- _Your objective_
Your job is to set down the stretch of entries that opens with the line containing "none -> lime brick A7:A10 level 1" and closes with the line containing "none -> black cone J6 level 1". Keep both end lines, copy each exactly, and add nothing.

- _Scene edit records_

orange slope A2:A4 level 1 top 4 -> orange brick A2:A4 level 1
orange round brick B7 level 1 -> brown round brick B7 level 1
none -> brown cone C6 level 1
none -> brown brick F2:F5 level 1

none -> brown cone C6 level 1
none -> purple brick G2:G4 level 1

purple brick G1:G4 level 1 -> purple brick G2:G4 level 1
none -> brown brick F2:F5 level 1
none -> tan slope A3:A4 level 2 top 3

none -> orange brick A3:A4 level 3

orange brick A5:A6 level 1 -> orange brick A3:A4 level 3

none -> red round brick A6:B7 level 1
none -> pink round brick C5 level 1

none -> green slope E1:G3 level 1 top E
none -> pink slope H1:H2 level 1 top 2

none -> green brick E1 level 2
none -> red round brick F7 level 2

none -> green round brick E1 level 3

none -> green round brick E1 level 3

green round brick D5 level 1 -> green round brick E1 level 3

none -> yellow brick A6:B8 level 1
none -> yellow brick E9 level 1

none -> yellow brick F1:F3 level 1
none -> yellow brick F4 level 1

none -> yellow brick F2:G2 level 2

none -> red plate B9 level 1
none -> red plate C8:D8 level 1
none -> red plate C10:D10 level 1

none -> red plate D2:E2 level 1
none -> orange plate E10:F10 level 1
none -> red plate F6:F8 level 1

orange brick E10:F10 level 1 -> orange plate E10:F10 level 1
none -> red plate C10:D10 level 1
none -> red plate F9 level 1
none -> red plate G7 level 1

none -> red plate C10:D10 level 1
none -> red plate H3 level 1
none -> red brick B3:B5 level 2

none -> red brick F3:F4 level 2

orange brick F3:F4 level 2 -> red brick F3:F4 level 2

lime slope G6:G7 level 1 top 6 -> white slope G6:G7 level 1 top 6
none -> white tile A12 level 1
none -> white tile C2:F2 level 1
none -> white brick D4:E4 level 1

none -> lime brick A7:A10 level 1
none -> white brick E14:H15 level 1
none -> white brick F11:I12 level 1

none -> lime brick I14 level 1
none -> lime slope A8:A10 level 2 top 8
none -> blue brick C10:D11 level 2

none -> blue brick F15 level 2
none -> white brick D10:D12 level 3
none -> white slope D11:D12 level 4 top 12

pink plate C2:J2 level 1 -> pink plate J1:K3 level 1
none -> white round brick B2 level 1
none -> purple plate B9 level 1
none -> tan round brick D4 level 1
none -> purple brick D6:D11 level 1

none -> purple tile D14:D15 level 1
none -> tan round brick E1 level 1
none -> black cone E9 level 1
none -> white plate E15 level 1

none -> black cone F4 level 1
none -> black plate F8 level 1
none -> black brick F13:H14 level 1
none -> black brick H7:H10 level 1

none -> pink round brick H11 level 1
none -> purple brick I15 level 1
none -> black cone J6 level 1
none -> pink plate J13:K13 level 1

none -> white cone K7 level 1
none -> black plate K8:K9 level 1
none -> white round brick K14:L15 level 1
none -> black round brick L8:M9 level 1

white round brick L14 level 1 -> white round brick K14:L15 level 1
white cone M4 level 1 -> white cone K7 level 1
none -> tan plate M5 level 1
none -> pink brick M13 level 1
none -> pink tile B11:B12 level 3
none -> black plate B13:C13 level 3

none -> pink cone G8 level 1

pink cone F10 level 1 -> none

- _Exercise answer_
none -> lime brick A7:A10 level 1
none -> white brick E14:H15 level 1
none -> white brick F11:I12 level 1

none -> lime brick I14 level 1
none -> lime slope A8:A10 level 2 top 8
none -> blue brick C10:D11 level 2

none -> blue brick F15 level 2
none -> white brick D10:D12 level 3
none -> white slope D11:D12 level 4 top 12

pink plate C2:J2 level 1 -> pink plate J1:K3 level 1
none -> white round brick B2 level 1
none -> purple plate B9 level 1
none -> tan round brick D4 level 1
none -> purple brick D6:D11 level 1

none -> purple tile D14:D15 level 1
none -> tan round brick E1 level 1
none -> black cone E9 level 1
none -> white plate E15 level 1

none -> black cone F4 level 1
none -> black plate F8 level 1
none -> black brick F13:H14 level 1
none -> black brick H7:H10 level 1

none -> pink round brick H11 level 1
none -> purple brick I15 level 1
none -> black cone J6 level 1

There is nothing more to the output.